### Source data

========================================

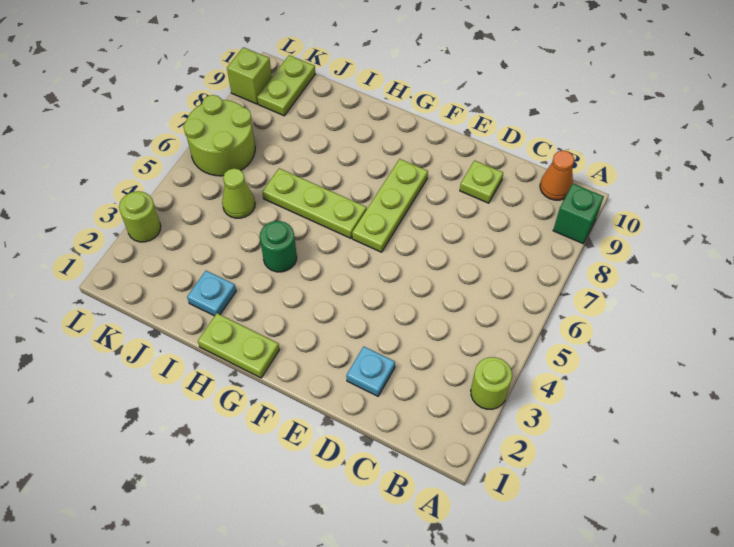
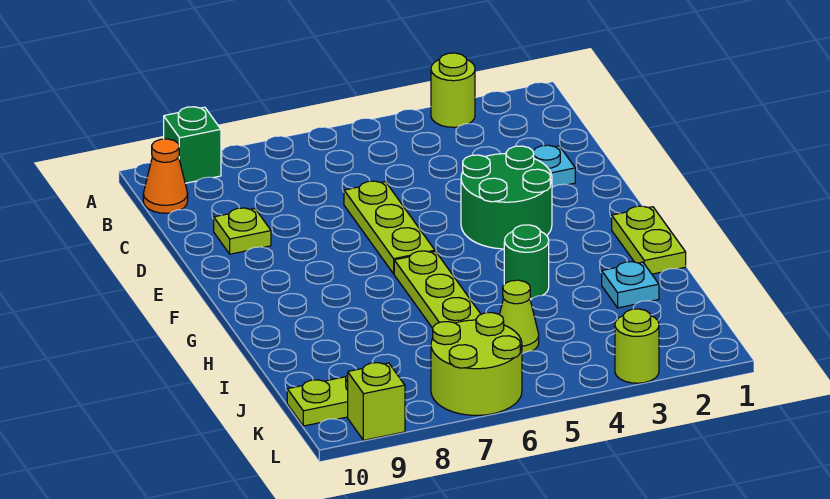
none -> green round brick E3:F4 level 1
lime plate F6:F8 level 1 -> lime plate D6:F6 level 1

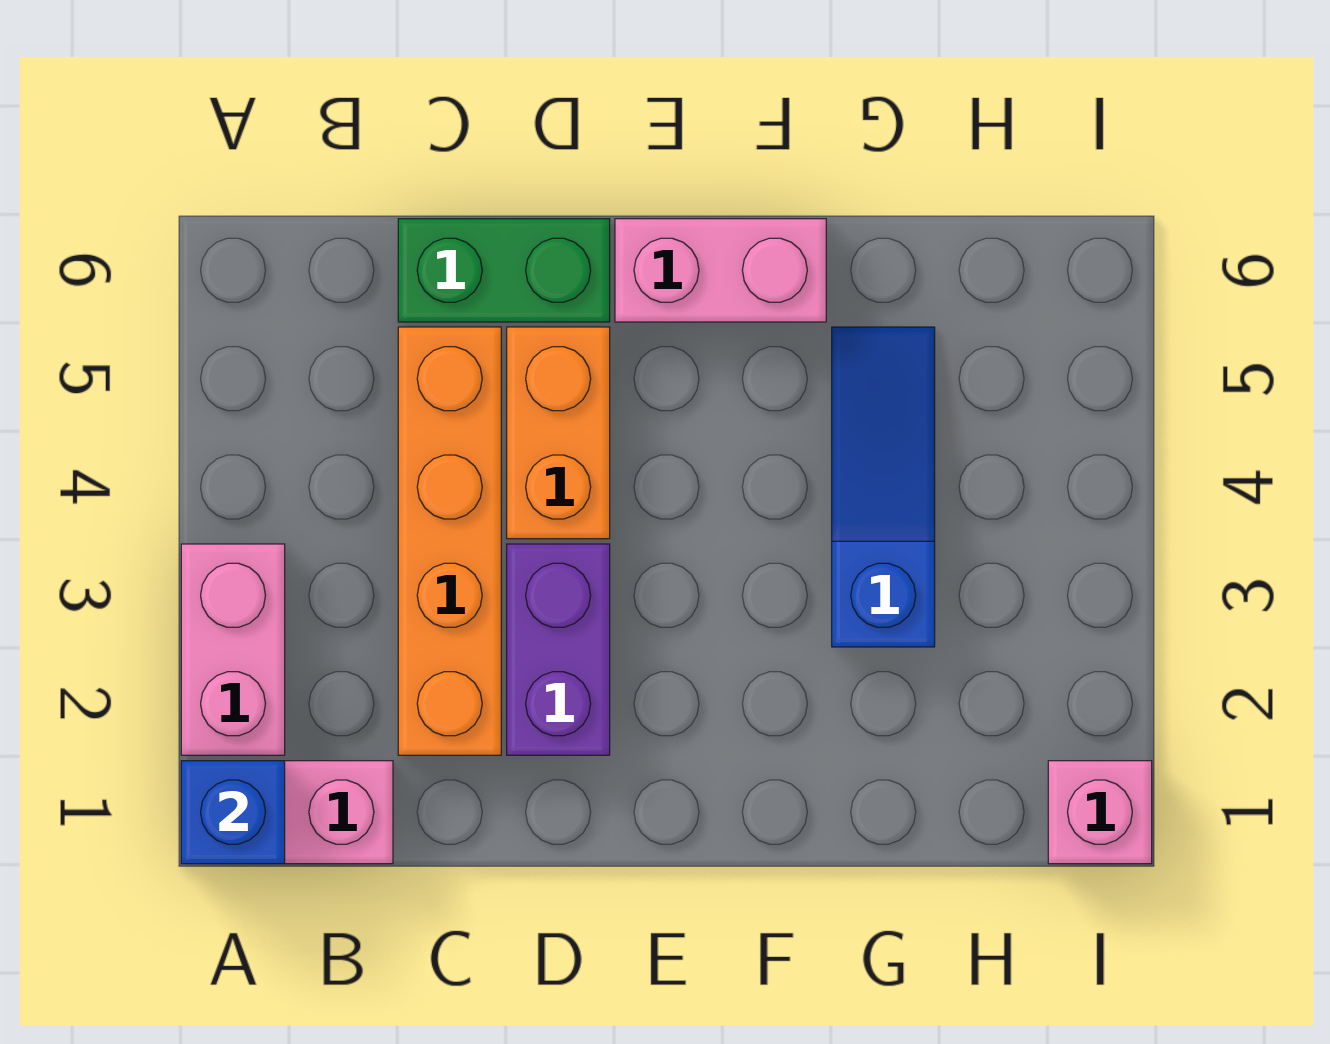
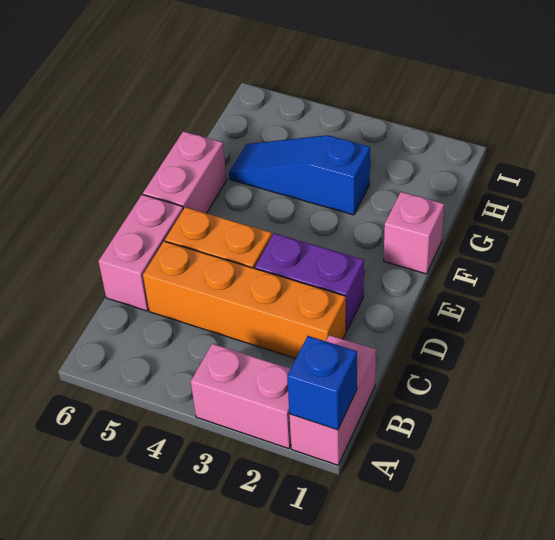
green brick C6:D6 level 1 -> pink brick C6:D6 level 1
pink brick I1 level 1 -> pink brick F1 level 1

========================================

Leave the pictures out and transcribe the remaining material exactly.

none -> green round brick E3:F4 level 1
lime plate F6:F8 level 1 -> lime plate D6:F6 level 1

green brick C6:D6 level 1 -> pink brick C6:D6 level 1
pink brick I1 level 1 -> pink brick F1 level 1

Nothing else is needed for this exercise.